* _What you will do_
Check each line of the records below and collect those holding "plus".
----- Exercise data
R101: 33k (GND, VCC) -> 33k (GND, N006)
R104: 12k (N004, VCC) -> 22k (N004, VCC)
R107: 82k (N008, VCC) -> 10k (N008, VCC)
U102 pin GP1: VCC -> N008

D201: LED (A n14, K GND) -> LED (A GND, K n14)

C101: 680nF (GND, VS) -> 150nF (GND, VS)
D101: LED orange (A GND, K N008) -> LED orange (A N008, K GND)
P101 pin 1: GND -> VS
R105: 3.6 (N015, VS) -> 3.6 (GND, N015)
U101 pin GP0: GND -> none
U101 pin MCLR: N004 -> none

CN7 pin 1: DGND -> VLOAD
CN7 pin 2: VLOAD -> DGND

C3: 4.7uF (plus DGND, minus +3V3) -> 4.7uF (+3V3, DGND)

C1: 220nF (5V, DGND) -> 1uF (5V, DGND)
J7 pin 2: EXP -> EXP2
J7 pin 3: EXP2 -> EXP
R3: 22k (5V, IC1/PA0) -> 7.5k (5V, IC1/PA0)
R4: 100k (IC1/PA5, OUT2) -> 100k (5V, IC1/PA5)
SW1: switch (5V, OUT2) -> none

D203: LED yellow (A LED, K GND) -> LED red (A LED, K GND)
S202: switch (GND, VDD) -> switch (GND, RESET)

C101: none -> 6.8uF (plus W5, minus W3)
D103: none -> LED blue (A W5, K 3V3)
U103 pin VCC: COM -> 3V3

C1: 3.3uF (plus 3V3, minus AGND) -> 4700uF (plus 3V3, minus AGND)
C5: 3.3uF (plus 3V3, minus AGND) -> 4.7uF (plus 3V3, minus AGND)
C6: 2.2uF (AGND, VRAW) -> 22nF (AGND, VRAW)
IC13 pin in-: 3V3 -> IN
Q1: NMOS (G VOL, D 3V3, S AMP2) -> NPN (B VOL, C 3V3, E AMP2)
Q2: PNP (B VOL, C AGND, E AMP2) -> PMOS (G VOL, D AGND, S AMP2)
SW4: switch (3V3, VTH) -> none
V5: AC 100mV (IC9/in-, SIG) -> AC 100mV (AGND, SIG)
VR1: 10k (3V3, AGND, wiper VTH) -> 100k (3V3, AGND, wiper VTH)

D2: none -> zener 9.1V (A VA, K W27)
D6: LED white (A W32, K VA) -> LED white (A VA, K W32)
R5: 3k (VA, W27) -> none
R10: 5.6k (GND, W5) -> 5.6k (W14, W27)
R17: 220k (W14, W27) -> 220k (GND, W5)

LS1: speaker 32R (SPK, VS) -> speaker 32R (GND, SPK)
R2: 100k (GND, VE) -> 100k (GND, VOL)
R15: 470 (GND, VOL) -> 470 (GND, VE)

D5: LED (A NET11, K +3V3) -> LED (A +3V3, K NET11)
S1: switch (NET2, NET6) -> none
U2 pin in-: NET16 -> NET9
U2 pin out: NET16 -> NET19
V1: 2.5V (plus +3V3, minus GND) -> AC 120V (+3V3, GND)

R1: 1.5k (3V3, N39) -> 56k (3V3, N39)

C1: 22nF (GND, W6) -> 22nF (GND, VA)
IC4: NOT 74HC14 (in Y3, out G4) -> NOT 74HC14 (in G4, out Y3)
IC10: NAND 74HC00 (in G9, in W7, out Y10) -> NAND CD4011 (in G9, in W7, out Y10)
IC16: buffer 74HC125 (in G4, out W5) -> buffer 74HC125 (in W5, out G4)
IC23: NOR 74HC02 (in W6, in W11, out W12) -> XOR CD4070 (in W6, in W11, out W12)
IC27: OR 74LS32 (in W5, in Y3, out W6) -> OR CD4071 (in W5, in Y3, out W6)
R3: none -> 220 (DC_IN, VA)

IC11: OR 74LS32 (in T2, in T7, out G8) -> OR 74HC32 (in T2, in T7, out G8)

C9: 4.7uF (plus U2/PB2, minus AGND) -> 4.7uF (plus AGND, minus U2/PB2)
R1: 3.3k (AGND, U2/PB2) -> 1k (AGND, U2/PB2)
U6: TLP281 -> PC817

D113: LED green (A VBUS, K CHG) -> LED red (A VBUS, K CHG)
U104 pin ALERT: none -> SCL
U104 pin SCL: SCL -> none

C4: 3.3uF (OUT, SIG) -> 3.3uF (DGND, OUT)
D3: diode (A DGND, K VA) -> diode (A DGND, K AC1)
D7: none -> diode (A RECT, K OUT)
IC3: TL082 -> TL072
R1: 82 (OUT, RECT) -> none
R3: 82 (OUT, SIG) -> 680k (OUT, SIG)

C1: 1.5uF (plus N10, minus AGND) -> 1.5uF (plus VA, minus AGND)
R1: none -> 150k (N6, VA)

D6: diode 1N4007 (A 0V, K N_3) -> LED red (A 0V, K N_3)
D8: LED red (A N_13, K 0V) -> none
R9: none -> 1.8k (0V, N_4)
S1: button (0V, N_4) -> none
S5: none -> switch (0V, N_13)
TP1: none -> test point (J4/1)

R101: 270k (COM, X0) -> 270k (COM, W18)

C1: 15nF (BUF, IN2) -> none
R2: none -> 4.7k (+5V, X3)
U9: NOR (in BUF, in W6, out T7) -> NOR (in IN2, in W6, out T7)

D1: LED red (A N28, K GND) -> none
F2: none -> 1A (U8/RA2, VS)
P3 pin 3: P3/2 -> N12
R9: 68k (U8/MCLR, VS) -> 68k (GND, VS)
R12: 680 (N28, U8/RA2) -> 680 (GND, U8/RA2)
----------
* _Response below_
C3: 4.7uF (plus DGND, minus +3V3) -> 4.7uF (+3V3, DGND)
C101: none -> 6.8uF (plus W5, minus W3)
C1: 3.3uF (plus 3V3, minus AGND) -> 4700uF (plus 3V3, minus AGND)
C5: 3.3uF (plus 3V3, minus AGND) -> 4.7uF (plus 3V3, minus AGND)
V1: 2.5V (plus +3V3, minus GND) -> AC 120V (+3V3, GND)
C9: 4.7uF (plus U2/PB2, minus AGND) -> 4.7uF (plus AGND, minus U2/PB2)
C1: 1.5uF (plus N10, minus AGND) -> 1.5uF (plus VA, minus AGND)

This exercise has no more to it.